- Directions for this task -
Write the records out once more, exactly as they appear below.

- Stored data -
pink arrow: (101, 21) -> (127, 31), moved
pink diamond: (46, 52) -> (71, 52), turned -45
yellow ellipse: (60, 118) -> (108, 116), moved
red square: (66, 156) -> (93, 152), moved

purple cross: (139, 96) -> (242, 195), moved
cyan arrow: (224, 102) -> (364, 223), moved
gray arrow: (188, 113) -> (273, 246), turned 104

- The answer -
pink arrow: (101, 21) -> (127, 31), moved
pink diamond: (46, 52) -> (71, 52), turned -45
yellow ellipse: (60, 118) -> (108, 116), moved
red square: (66, 156) -> (93, 152), moved

purple cross: (139, 96) -> (242, 195), moved
cyan arrow: (224, 102) -> (364, 223), moved
gray arrow: (188, 113) -> (273, 246), turned 104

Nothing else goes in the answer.